Input for this task: Begin

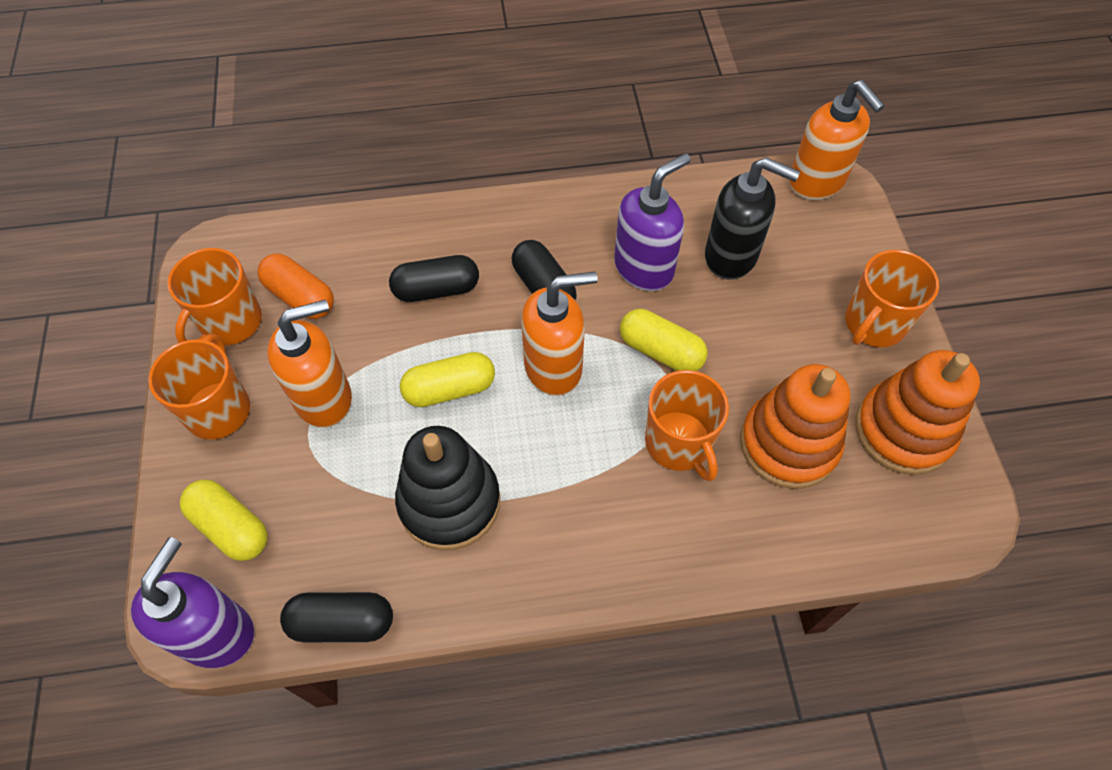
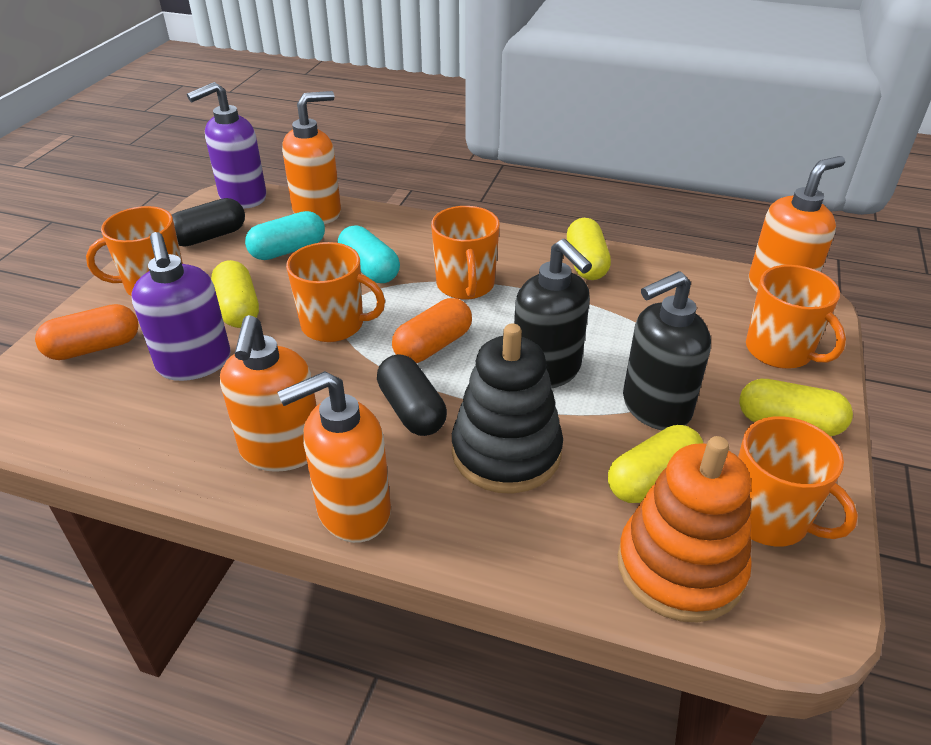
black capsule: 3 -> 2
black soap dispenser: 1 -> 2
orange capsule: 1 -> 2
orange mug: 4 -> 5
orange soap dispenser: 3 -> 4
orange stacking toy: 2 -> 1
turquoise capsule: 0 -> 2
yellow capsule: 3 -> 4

Input for this task: End

## Work instruction
The lines to copy are those above that contain the string "soap".

## Output of the exercise
black soap dispenser: 1 -> 2
orange soap dispenser: 3 -> 4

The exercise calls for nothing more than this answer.